Data shown
* * * * *
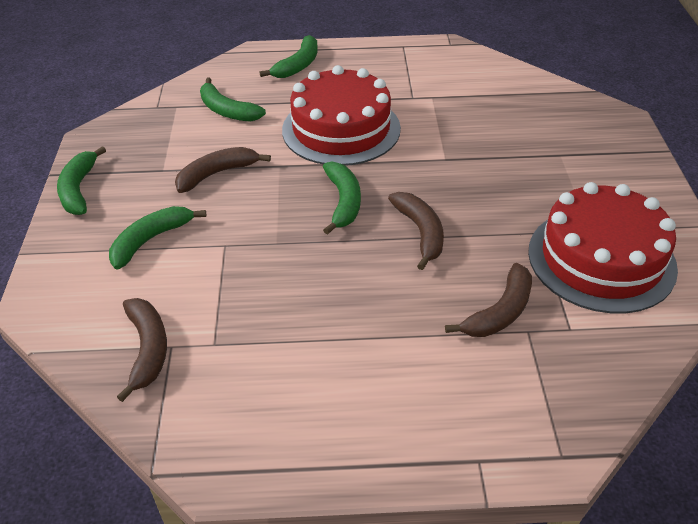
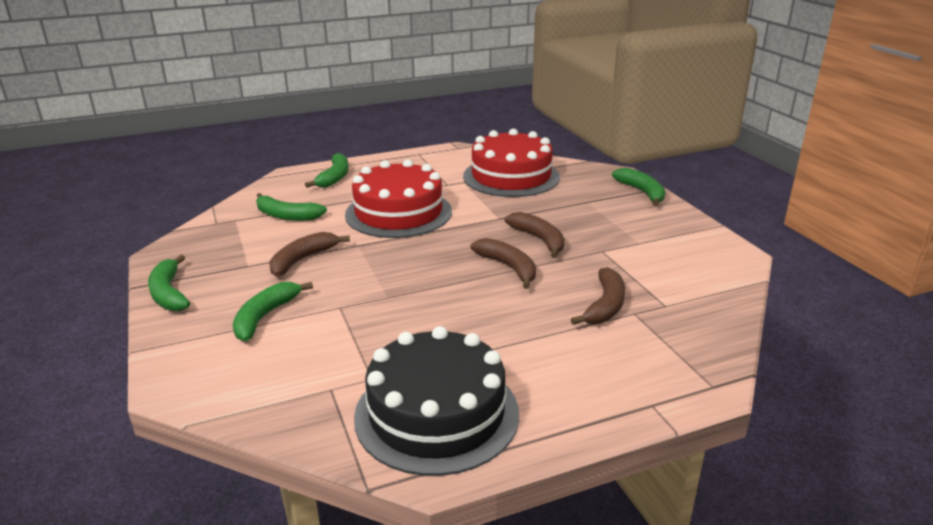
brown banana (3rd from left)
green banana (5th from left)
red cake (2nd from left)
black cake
* * * * *
All lines carrying the word "left" must be copied from the data above.

Your solution
brown banana (3rd from left)
green banana (5th from left)
red cake (2nd from left)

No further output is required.